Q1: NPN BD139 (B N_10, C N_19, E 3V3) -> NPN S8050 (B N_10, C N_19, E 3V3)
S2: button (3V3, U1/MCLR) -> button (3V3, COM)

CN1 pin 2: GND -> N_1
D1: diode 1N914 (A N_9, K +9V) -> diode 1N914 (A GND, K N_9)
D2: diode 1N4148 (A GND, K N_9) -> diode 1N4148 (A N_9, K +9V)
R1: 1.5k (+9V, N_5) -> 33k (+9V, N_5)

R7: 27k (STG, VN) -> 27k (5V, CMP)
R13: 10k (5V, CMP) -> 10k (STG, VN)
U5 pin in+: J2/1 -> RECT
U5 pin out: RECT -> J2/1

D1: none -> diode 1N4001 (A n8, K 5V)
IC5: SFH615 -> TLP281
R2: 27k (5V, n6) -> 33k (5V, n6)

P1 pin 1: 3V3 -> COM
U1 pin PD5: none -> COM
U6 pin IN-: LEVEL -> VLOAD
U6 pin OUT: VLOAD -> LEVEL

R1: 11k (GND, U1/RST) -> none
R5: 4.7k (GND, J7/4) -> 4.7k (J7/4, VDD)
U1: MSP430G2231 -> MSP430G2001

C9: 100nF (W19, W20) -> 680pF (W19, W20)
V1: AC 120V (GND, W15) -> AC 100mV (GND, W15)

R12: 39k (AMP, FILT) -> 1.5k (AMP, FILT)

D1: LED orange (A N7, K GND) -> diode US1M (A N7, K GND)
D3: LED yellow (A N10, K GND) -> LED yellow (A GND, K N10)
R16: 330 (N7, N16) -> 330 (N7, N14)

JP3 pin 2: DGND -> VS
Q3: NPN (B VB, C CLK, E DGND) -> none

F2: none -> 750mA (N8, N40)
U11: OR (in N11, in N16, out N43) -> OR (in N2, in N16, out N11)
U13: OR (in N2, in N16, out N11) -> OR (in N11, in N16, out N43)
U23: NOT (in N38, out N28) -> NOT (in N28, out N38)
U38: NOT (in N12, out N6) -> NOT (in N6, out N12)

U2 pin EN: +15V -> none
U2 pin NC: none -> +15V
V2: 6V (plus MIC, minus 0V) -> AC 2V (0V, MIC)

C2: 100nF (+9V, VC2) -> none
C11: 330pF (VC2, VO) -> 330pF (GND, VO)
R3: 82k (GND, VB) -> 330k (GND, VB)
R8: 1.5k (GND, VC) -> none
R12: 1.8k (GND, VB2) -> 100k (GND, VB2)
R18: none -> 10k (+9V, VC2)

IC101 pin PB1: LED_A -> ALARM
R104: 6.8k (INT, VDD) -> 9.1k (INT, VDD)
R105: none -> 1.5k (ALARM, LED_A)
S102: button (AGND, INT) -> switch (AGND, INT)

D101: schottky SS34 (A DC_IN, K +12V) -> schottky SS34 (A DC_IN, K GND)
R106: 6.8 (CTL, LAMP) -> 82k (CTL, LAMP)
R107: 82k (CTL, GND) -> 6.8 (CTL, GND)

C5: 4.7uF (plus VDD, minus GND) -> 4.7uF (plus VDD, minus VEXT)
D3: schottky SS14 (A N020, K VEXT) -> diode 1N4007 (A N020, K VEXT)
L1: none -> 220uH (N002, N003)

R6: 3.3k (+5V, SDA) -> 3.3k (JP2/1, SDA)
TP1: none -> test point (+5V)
· · · ·
> [AIM OF THE EXERCISE]
Would you retype the lines of the data above, from the one holding "D101: schottky SS34" through its final line, exactly and without adding any other line?

> [YOUR RESPONSE]
D101: schottky SS34 (A DC_IN, K +12V) -> schottky SS34 (A DC_IN, K GND)
R106: 6.8 (CTL, LAMP) -> 82k (CTL, LAMP)
R107: 82k (CTL, GND) -> 6.8 (CTL, GND)

C5: 4.7uF (plus VDD, minus GND) -> 4.7uF (plus VDD, minus VEXT)
D3: schottky SS14 (A N020, K VEXT) -> diode 1N4007 (A N020, K VEXT)
L1: none -> 220uH (N002, N003)

R6: 3.3k (+5V, SDA) -> 3.3k (JP2/1, SDA)
TP1: none -> test point (+5V)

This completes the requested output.